[[ SOURCE MATERIAL open ]]
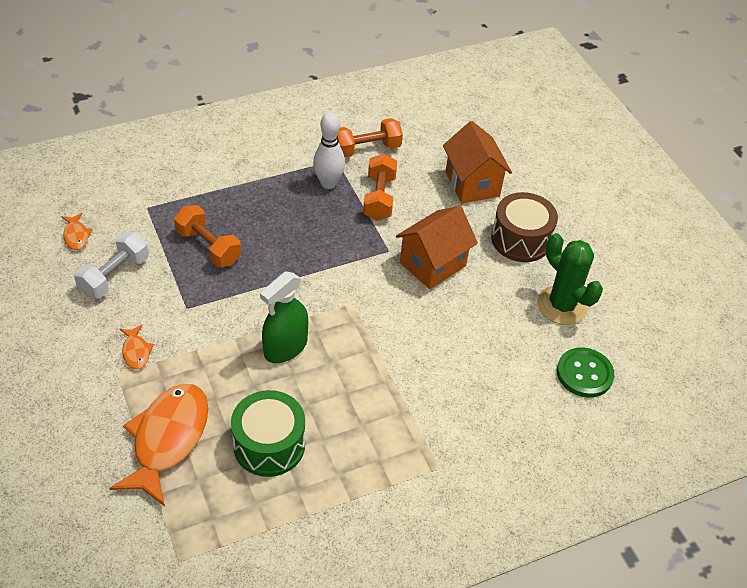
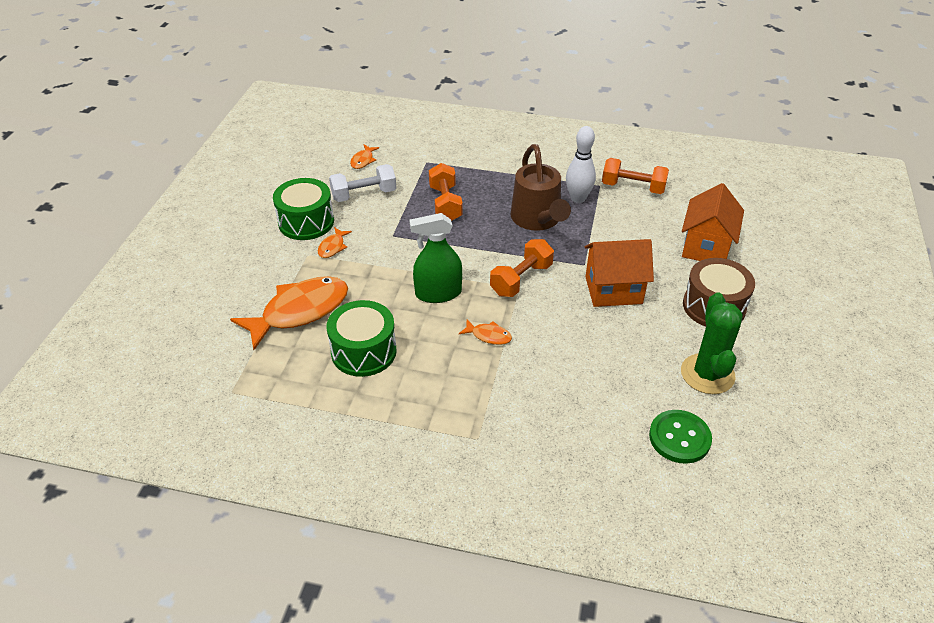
camera: 40 degrees right, 5 degrees down
(80, 337) = (306, 222): none -> green drum
(311, 224) = (538, 220): none -> brown watering can
(367, 366) = (489, 336): none -> orange fish
(379, 198) = (611, 225): orange dumbbell -> orange dumbbell (521, 279)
[[ SOURCE MATERIAL closed ]]
▸ WHAT YOU NEED TO DO: Leave the pictures behind and transcribe every record above exactly.

▸ ANSWER TO THE PROBLEM:
camera: 40 degrees right, 5 degrees down
(80, 337) = (306, 222): none -> green drum
(311, 224) = (538, 220): none -> brown watering can
(367, 366) = (489, 336): none -> orange fish
(379, 198) = (611, 225): orange dumbbell -> orange dumbbell (521, 279)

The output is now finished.